--- INPUT FOR THIS TASK ---

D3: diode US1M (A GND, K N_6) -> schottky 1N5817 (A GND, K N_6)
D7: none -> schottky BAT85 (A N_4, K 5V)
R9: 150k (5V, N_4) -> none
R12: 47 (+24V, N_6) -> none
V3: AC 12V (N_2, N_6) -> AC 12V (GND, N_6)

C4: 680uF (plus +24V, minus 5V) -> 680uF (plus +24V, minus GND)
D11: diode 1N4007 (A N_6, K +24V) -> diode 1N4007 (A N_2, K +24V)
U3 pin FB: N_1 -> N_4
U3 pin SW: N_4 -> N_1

---
--- INPUT FOR THIS TASK ---

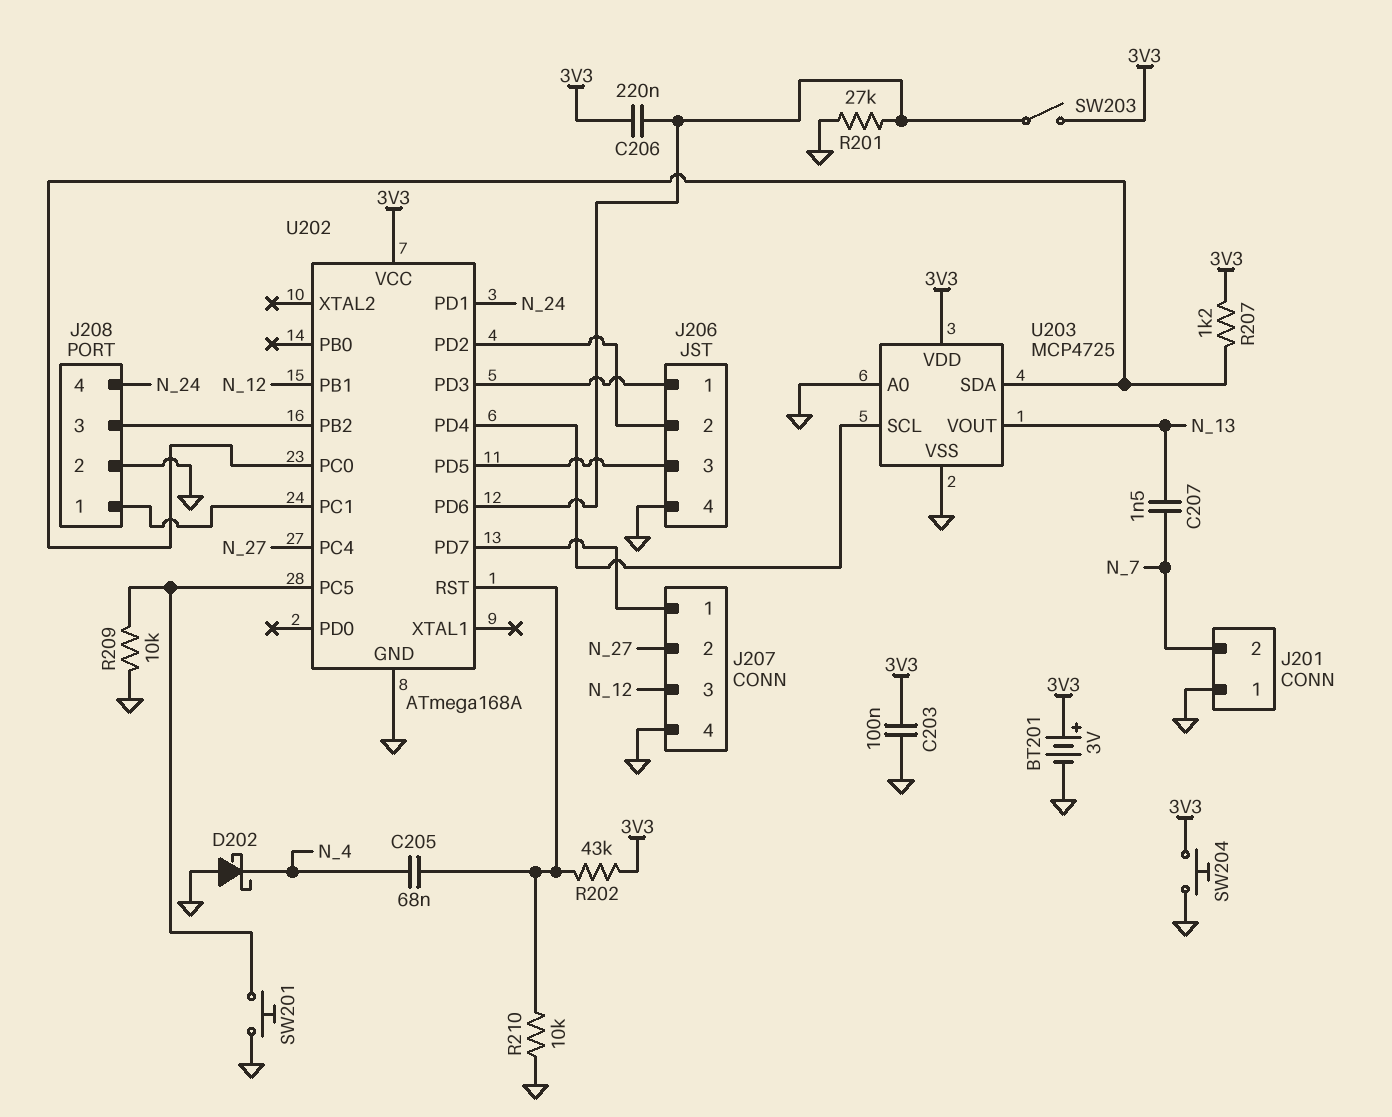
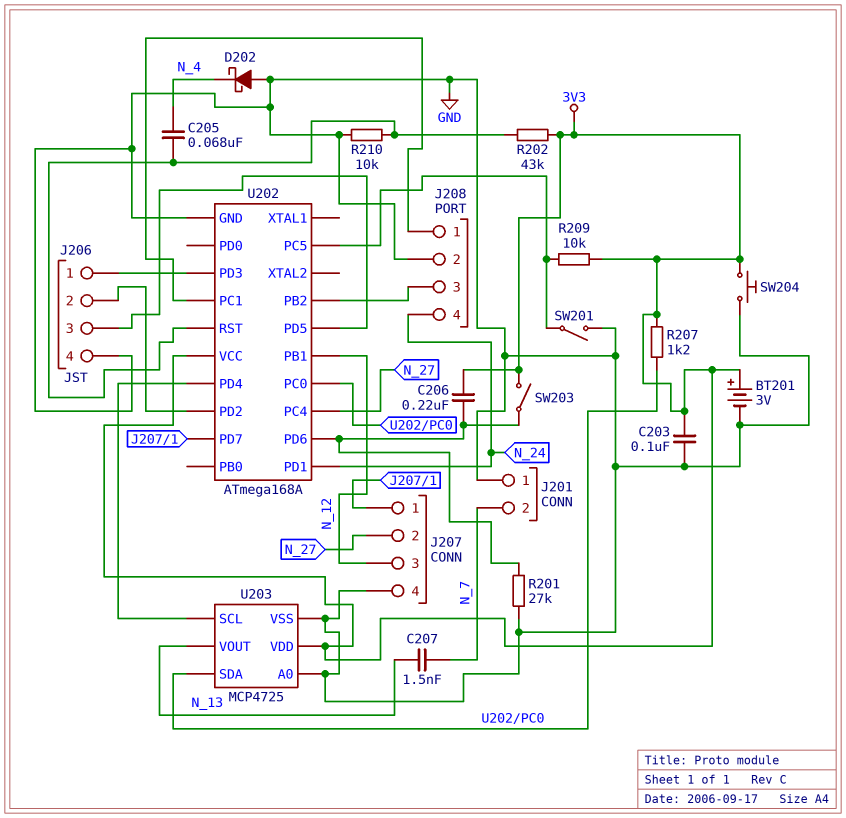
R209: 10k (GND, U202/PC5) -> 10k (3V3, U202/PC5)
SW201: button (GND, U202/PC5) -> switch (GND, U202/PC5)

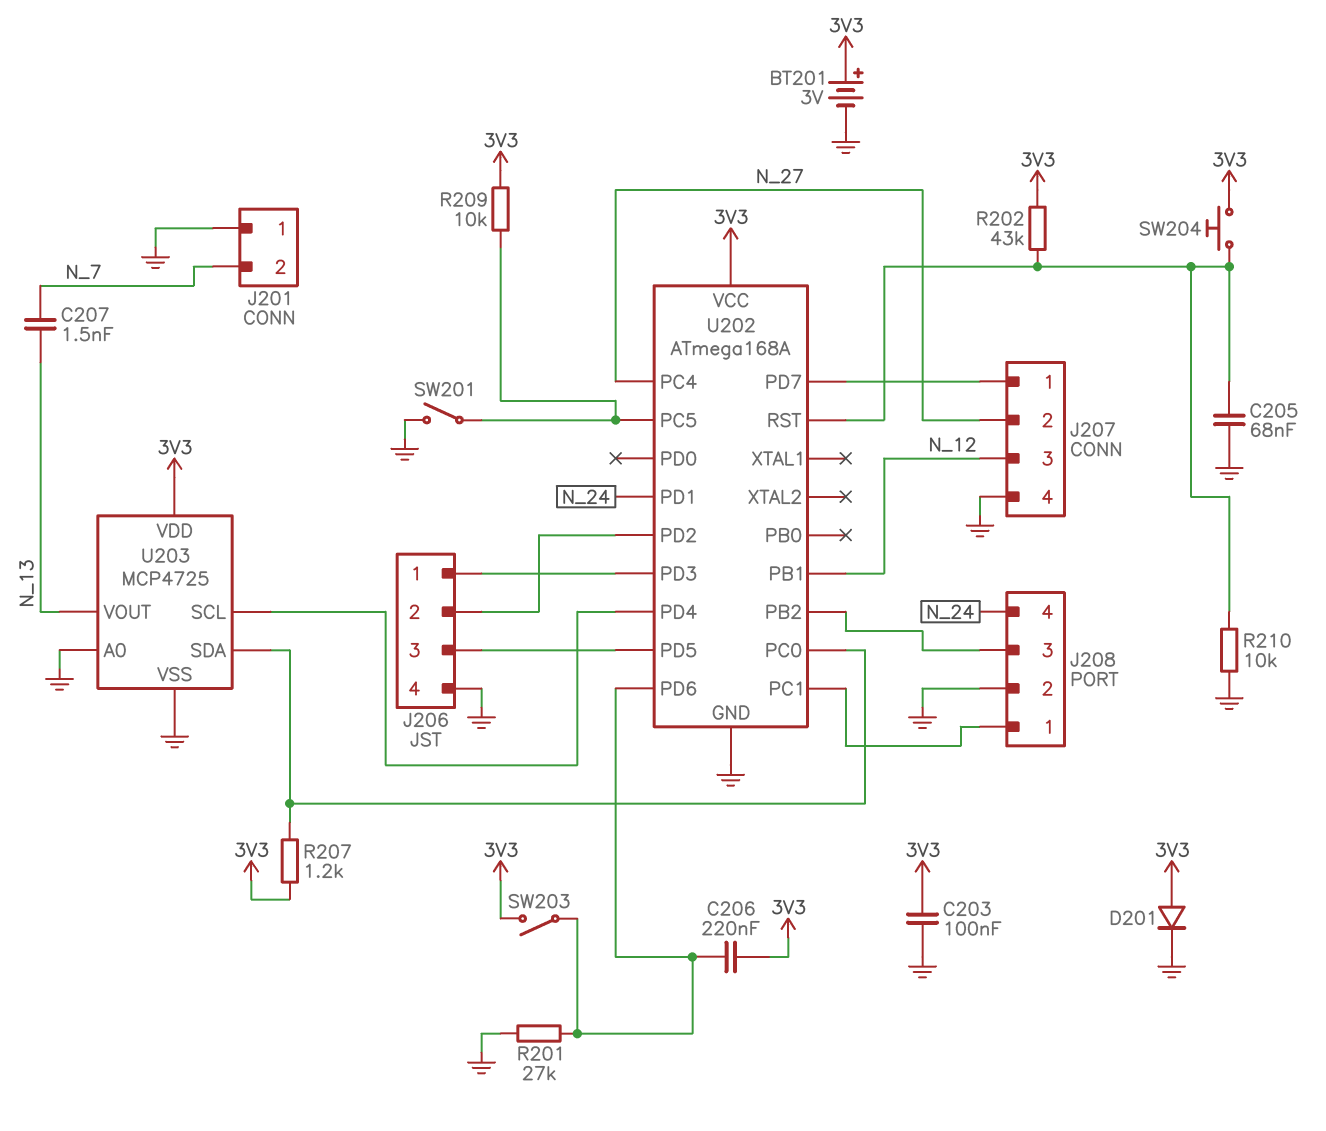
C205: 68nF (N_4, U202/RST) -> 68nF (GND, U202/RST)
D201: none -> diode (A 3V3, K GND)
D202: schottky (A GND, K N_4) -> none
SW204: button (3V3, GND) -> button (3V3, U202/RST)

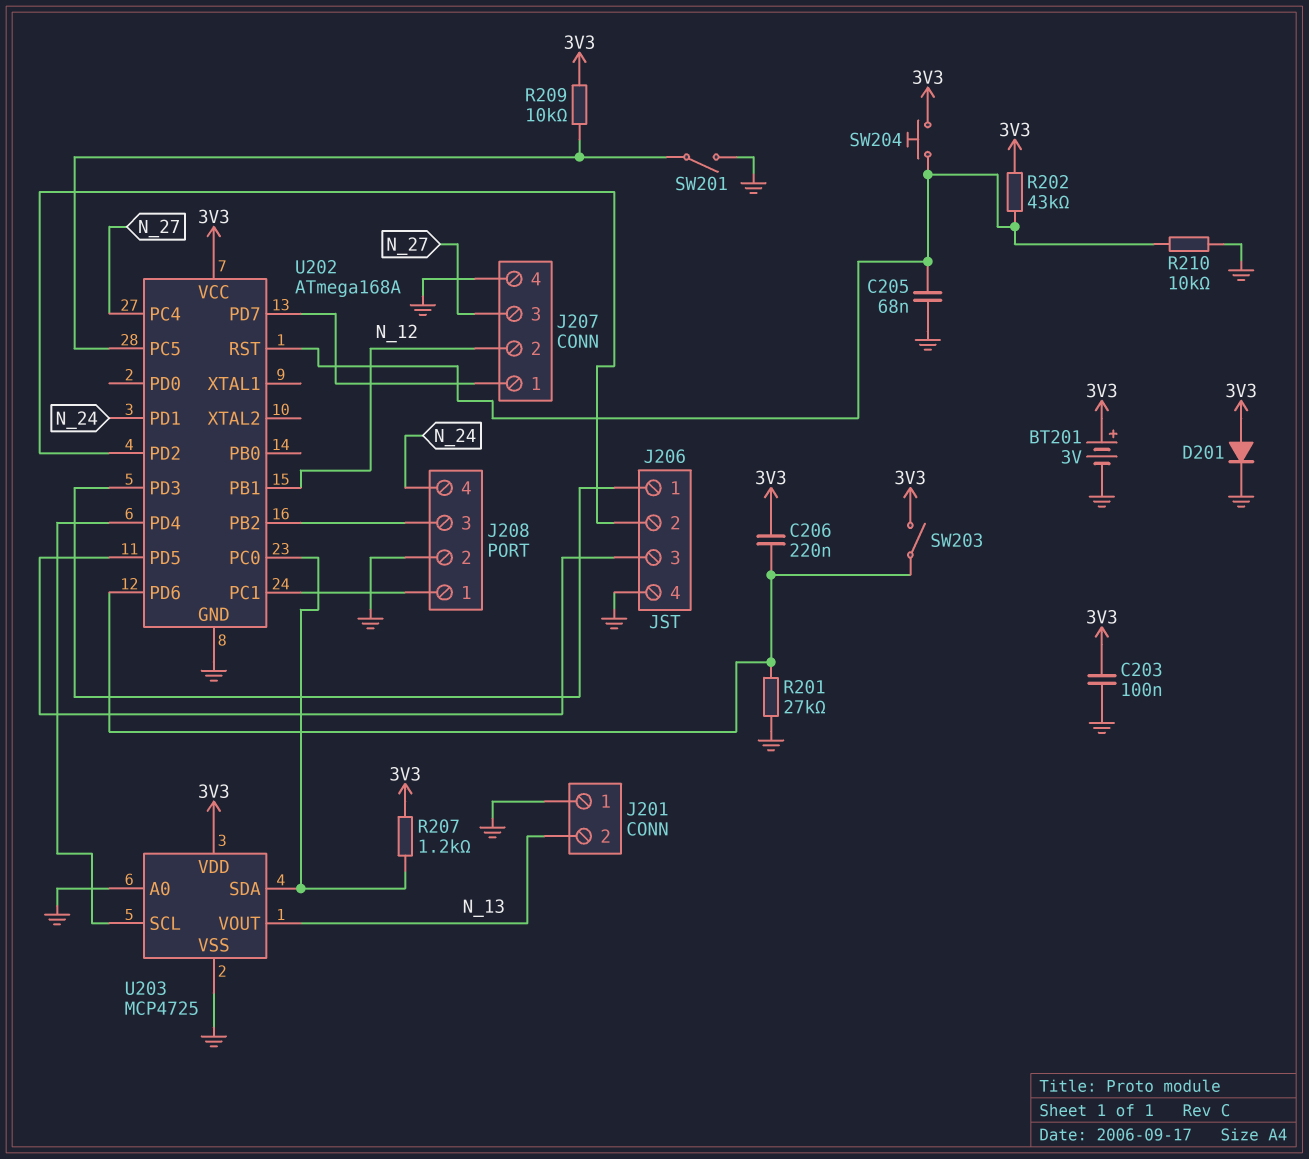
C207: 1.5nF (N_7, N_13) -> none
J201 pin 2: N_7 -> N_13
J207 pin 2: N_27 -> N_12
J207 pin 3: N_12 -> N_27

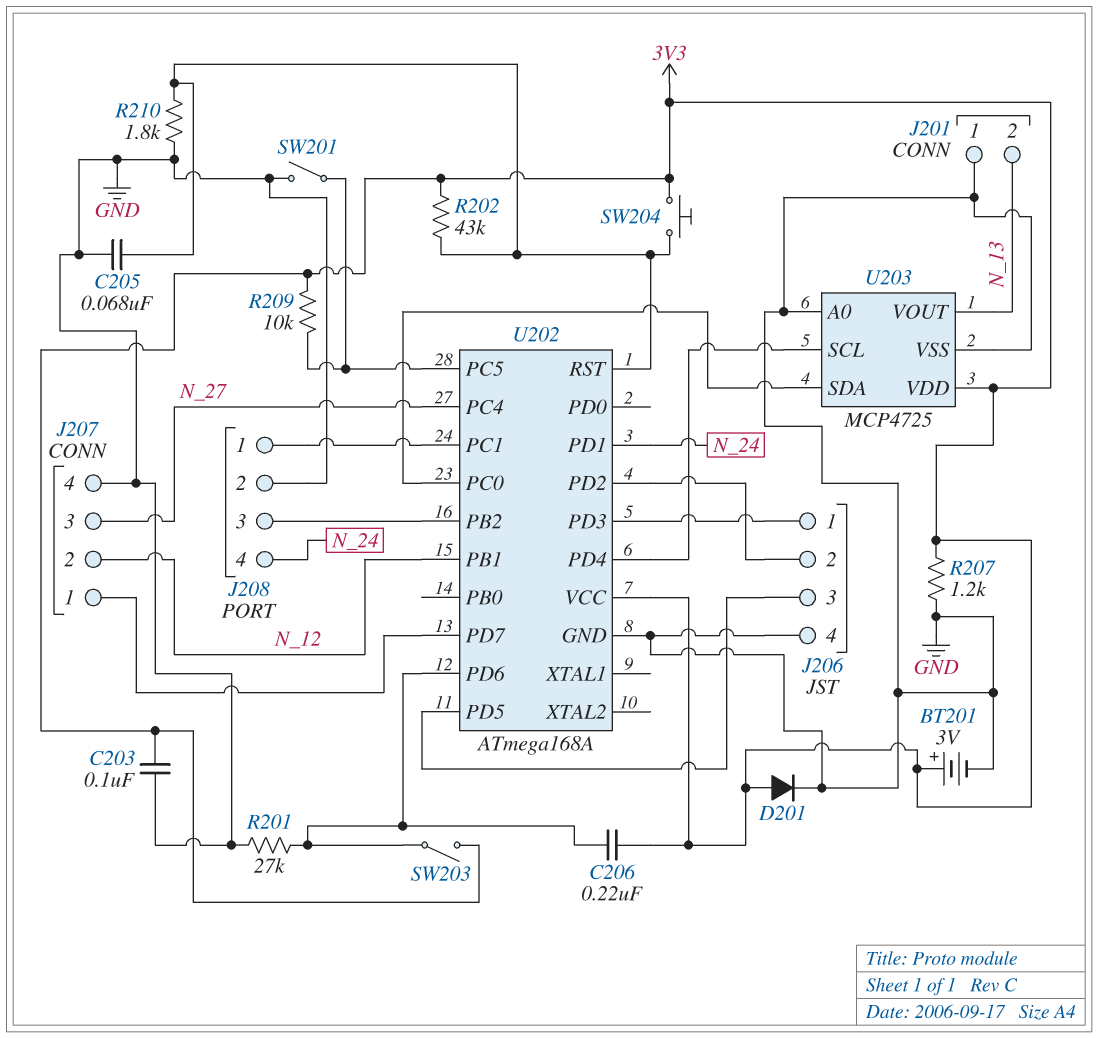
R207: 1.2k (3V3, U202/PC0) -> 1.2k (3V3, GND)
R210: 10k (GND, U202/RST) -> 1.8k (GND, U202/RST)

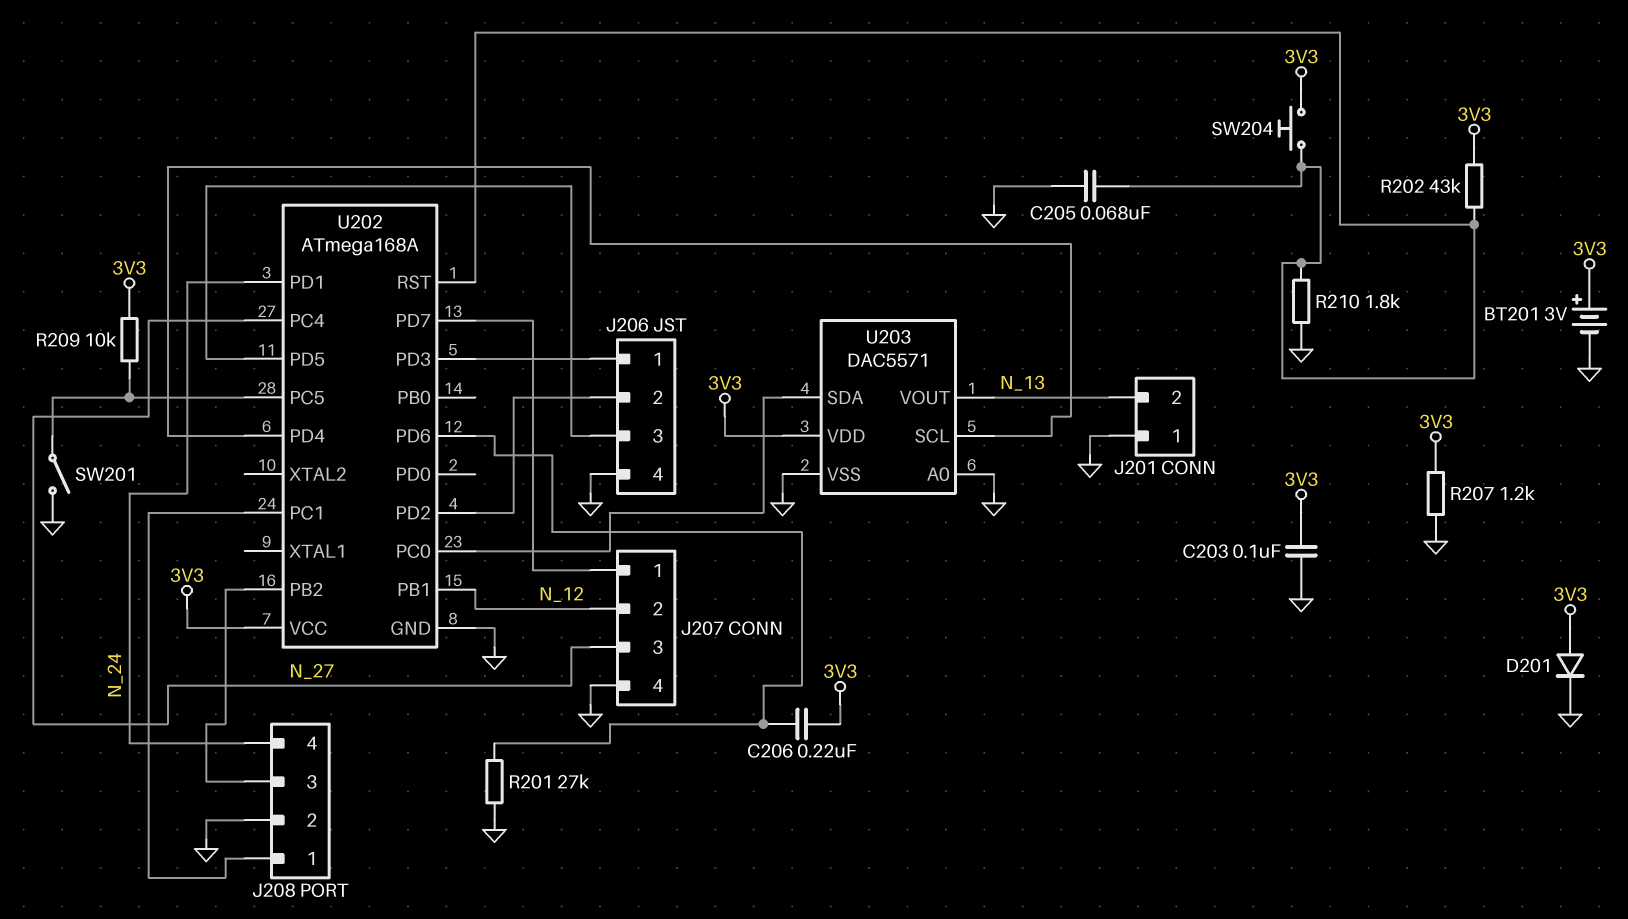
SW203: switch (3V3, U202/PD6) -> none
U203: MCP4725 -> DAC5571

---

TASK TO COMPLETE. For every line in the material above, note whether the word "button" appears, then state the number of lines where it does and nothing else.

SOLUTION TO THE PROBLEM. 2